→ WORK ITEM: No pictures should be carried over. Output all other parts of the entries verbatim.

┌──

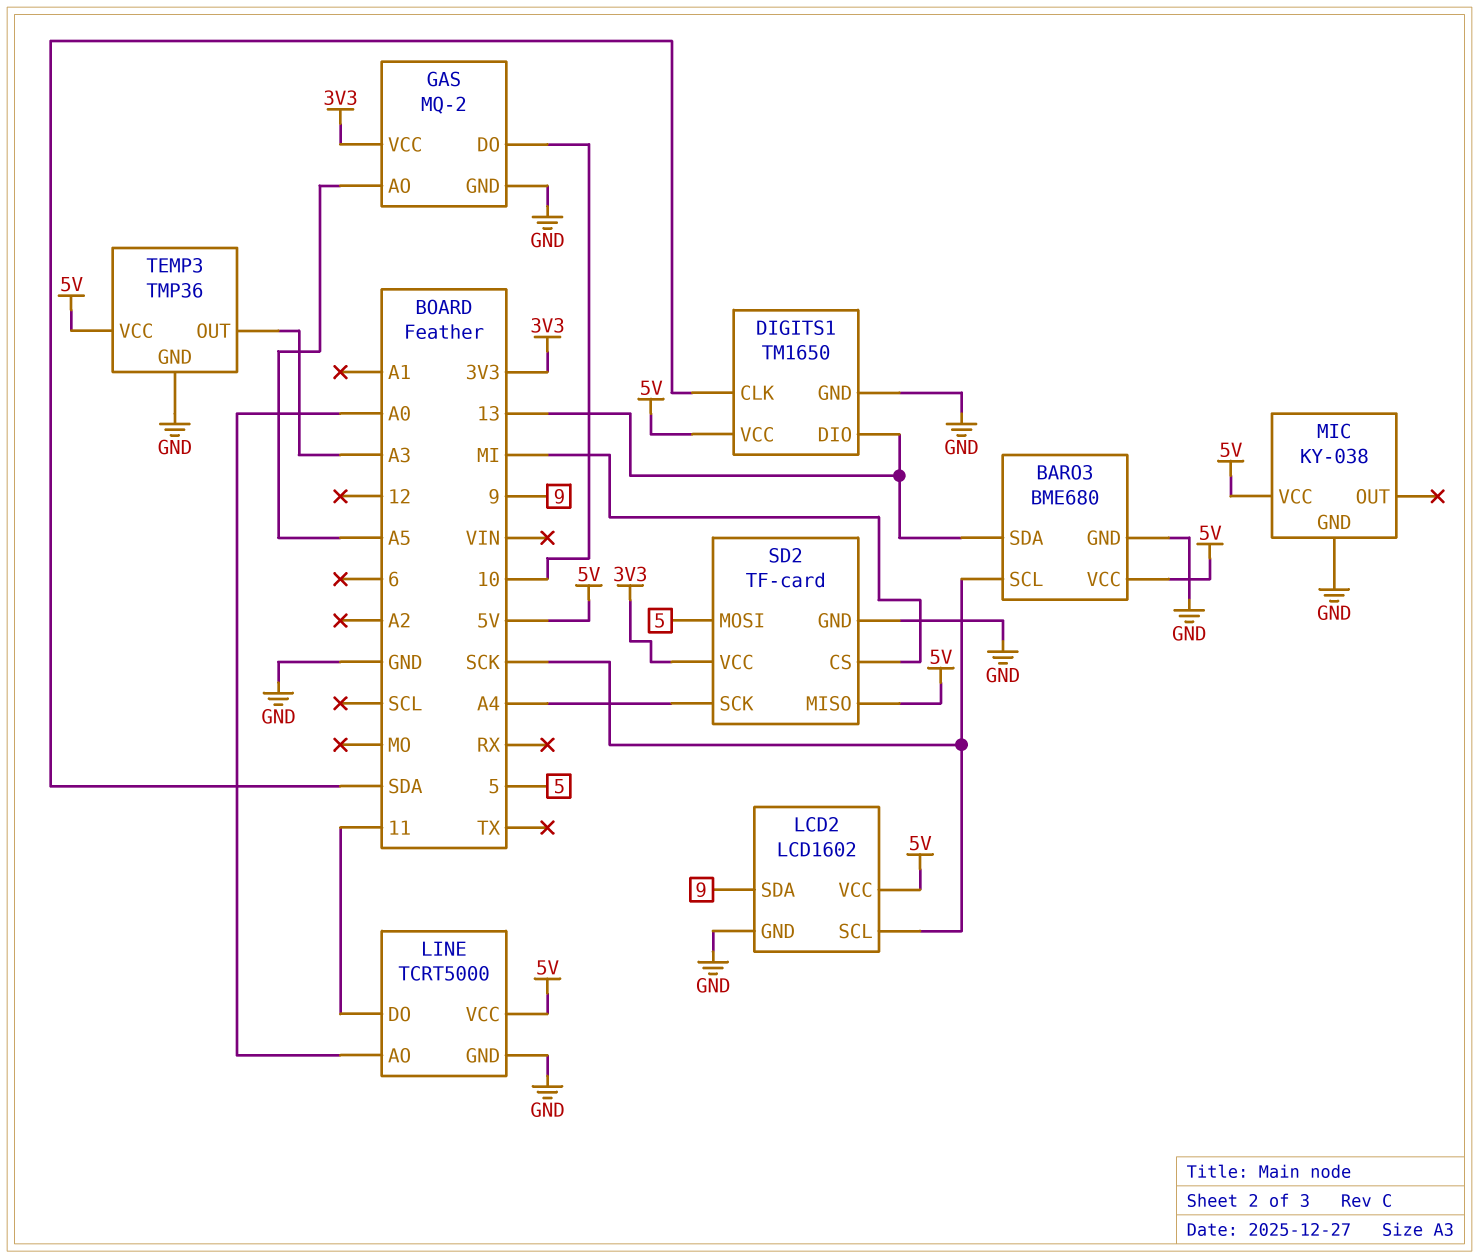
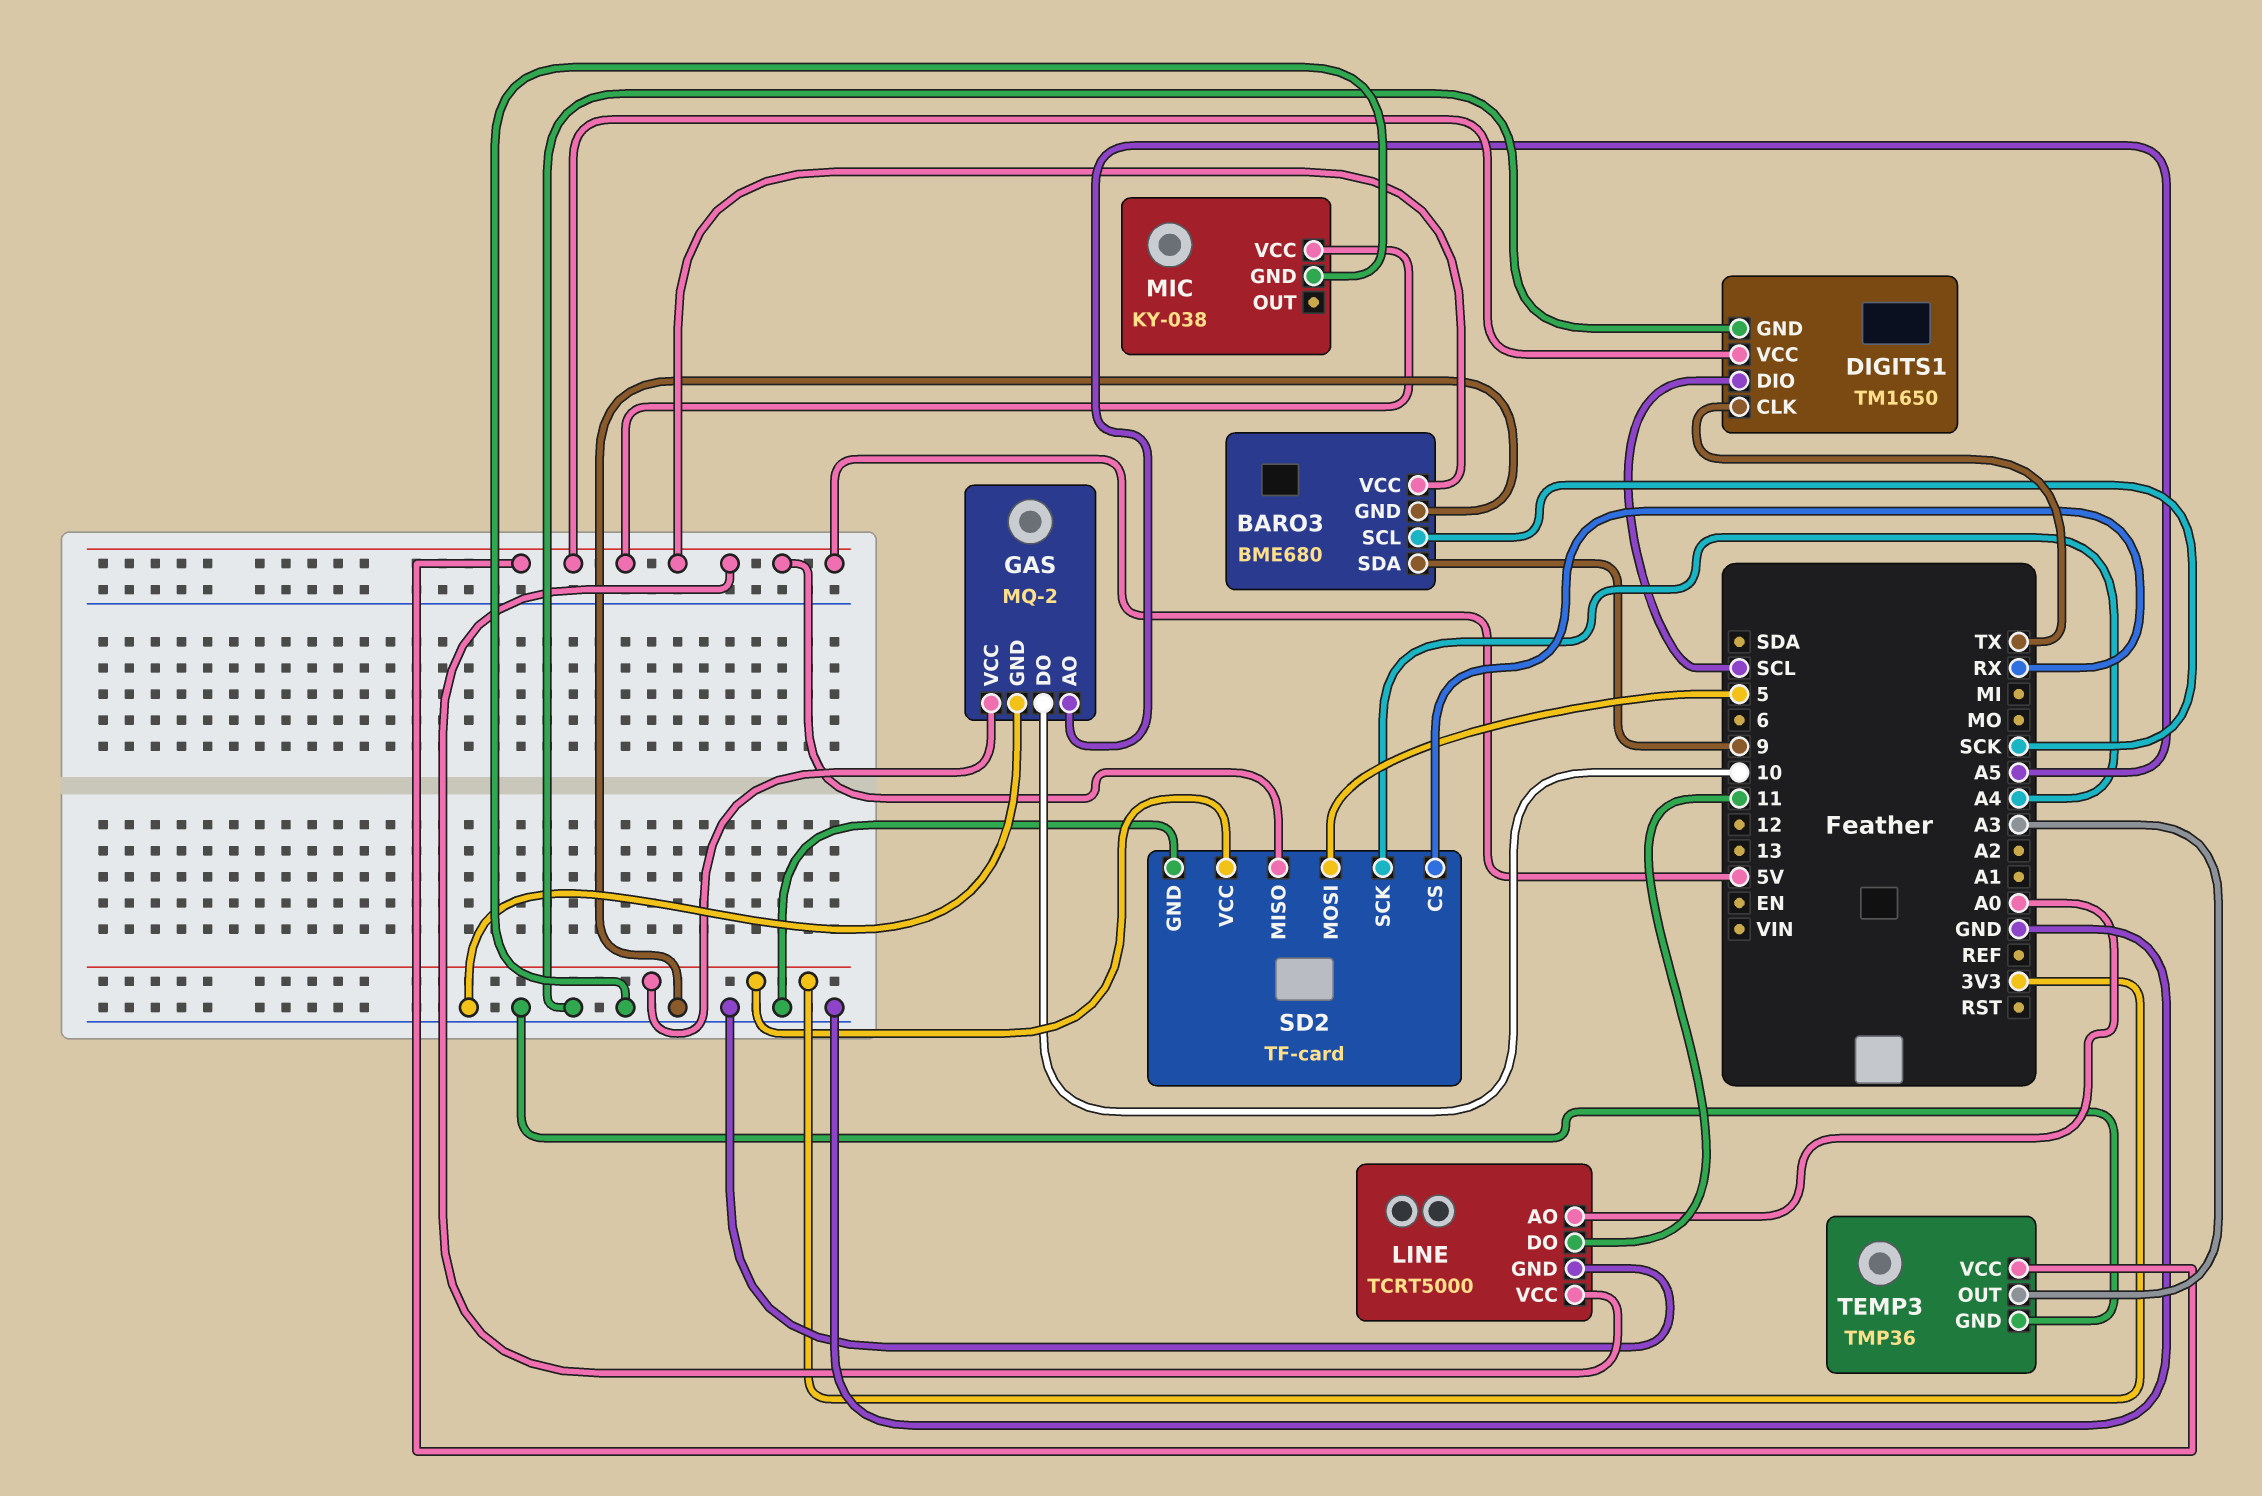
BARO3 pin SDA: 13 -> 9
DIGITS1 pin CLK: SDA -> TX
DIGITS1 pin DIO: 13 -> SCL
LCD2: LCD1602 -> none
LCD2 pin GND: GND -> none
LCD2 pin SCL: SCK -> none
LCD2 pin SDA: 9 -> none
LCD2 pin VCC: 5V -> none
SD2 pin CS: MI -> RX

└──

→ ANSWER SECTION:
BARO3 pin SDA: 13 -> 9
DIGITS1 pin CLK: SDA -> TX
DIGITS1 pin DIO: 13 -> SCL
LCD2: LCD1602 -> none
LCD2 pin GND: GND -> none
LCD2 pin SCL: SCK -> none
LCD2 pin SDA: 9 -> none
LCD2 pin VCC: 5V -> none
SD2 pin CS: MI -> RX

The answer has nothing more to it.